**DATA TO PROCESS:**

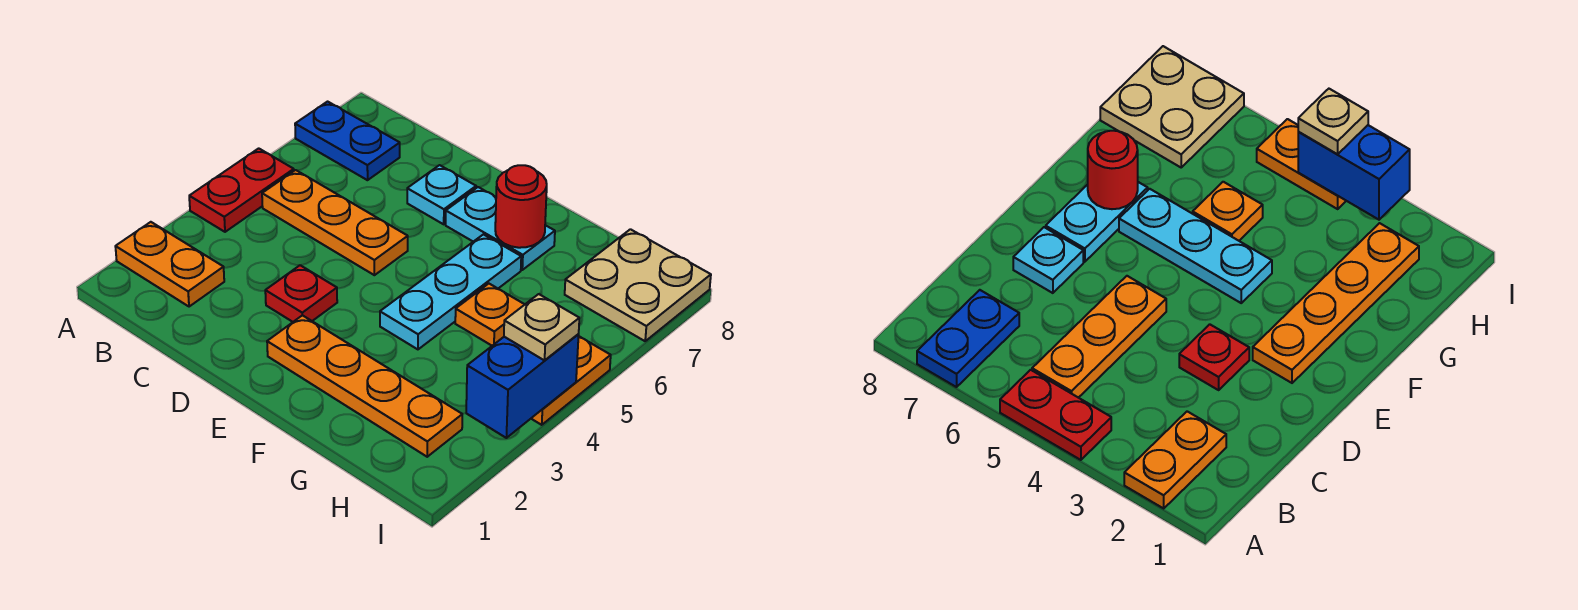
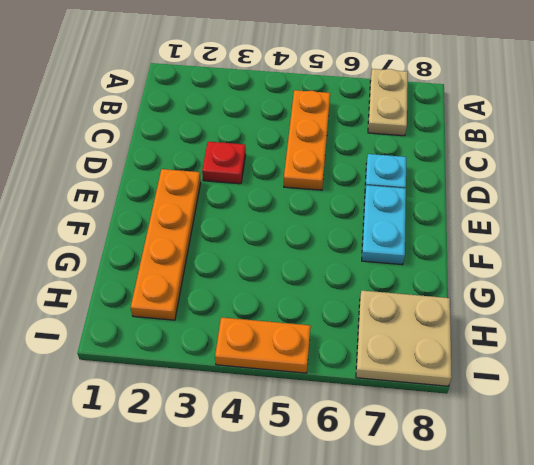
tan plate A7:B7 level 1 -> blue plate A7:B7 level 1
none -> orange plate A2:B2 level 1
none -> red plate A4:A5 level 1
none -> cyan plate F4:F6 level 1

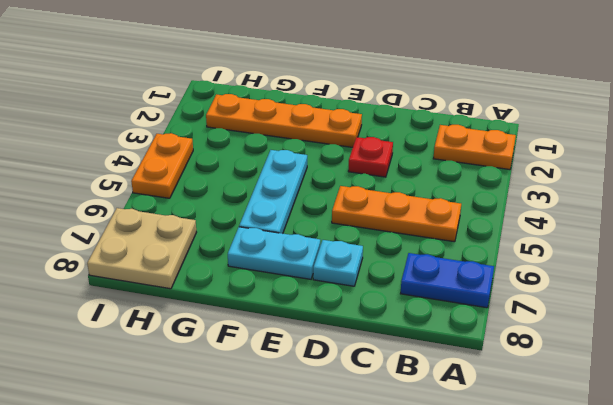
none -> red plate A4:A5 level 1
none -> orange plate G5 level 1
none -> red round brick F7 level 2

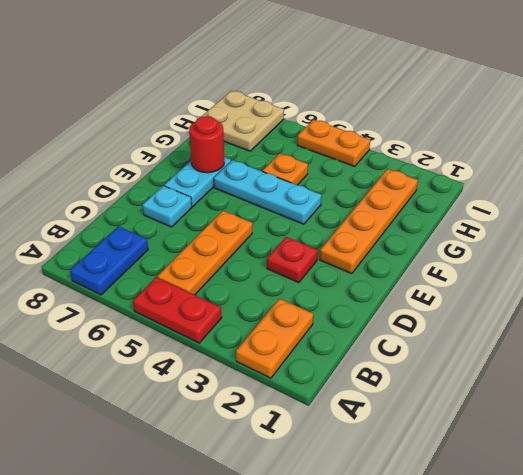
none -> blue brick I3:I4 level 2
none -> tan plate I4 level 3

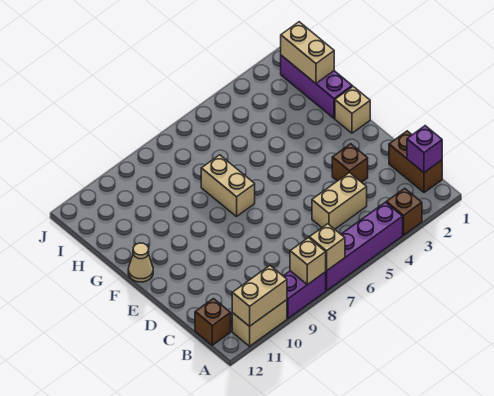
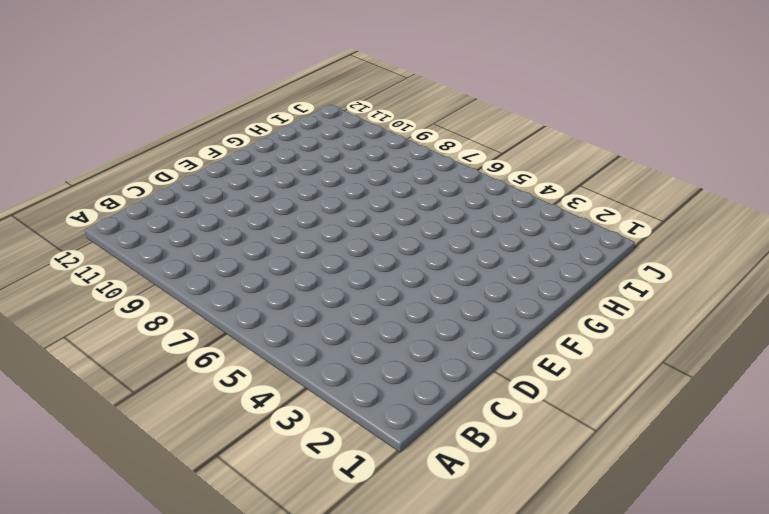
none -> brown brick A3 level 1
none -> purple brick A4:A7 level 1
none -> purple brick A8:A9 level 1

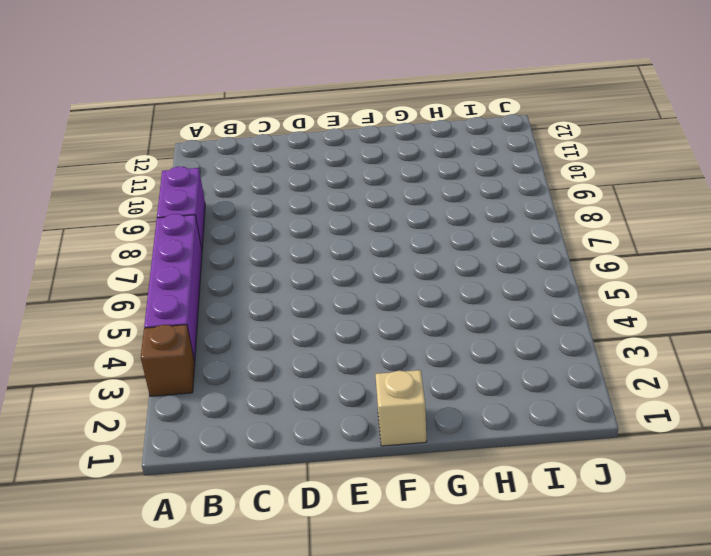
none -> tan brick A10:A11 level 1
none -> brown brick B1:C1 level 1
none -> brown brick B12 level 1

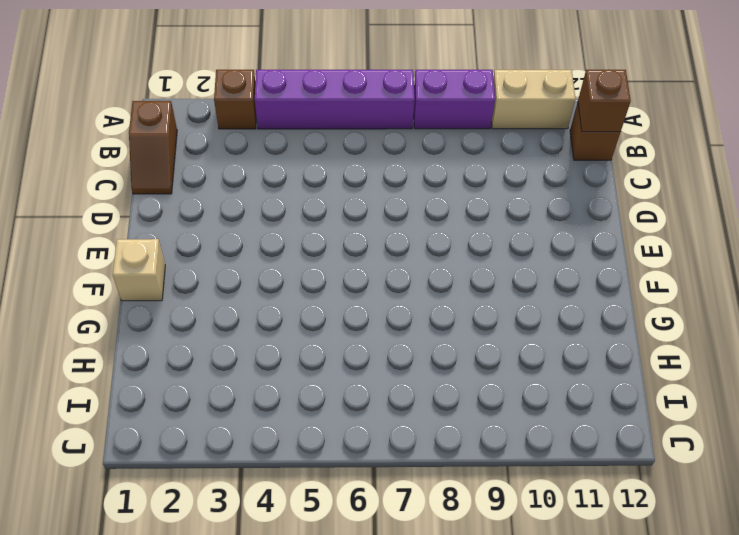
brown slope B1:C1 level 1 top B -> brown brick B1:C1 level 1
brown brick B12 level 2 -> brown brick D3 level 1
none -> tan brick C4:C5 level 1
none -> tan brick F7:G7 level 1
none -> tan cone F12 level 1

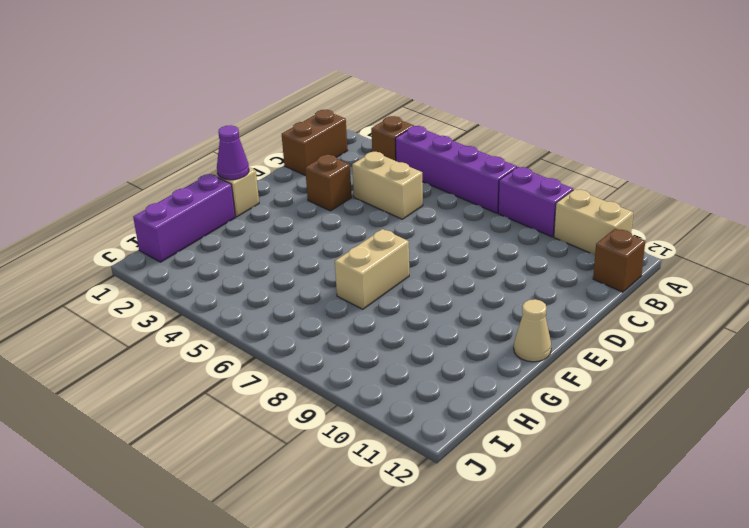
purple cone F1 level 2 -> none
none -> tan brick A7 level 2
none -> tan brick A8 level 2
none -> tan brick A10:A11 level 2

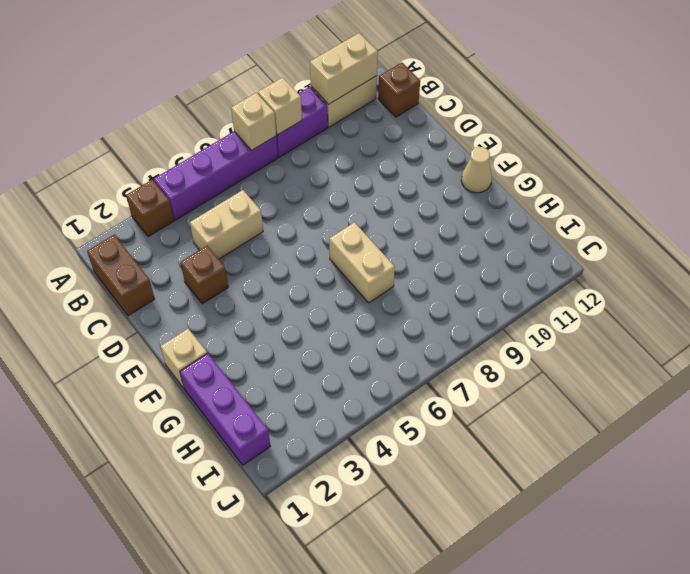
none -> purple brick B1 level 2
none -> tan brick H1:I1 level 2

**WORK TO COMPLETE:** Pull from the data each line where the string "purple" turns up.

**FINISHED EXERCISE:**
none -> purple brick A4:A7 level 1
none -> purple brick A8:A9 level 1
purple cone F1 level 2 -> none
none -> purple brick B1 level 2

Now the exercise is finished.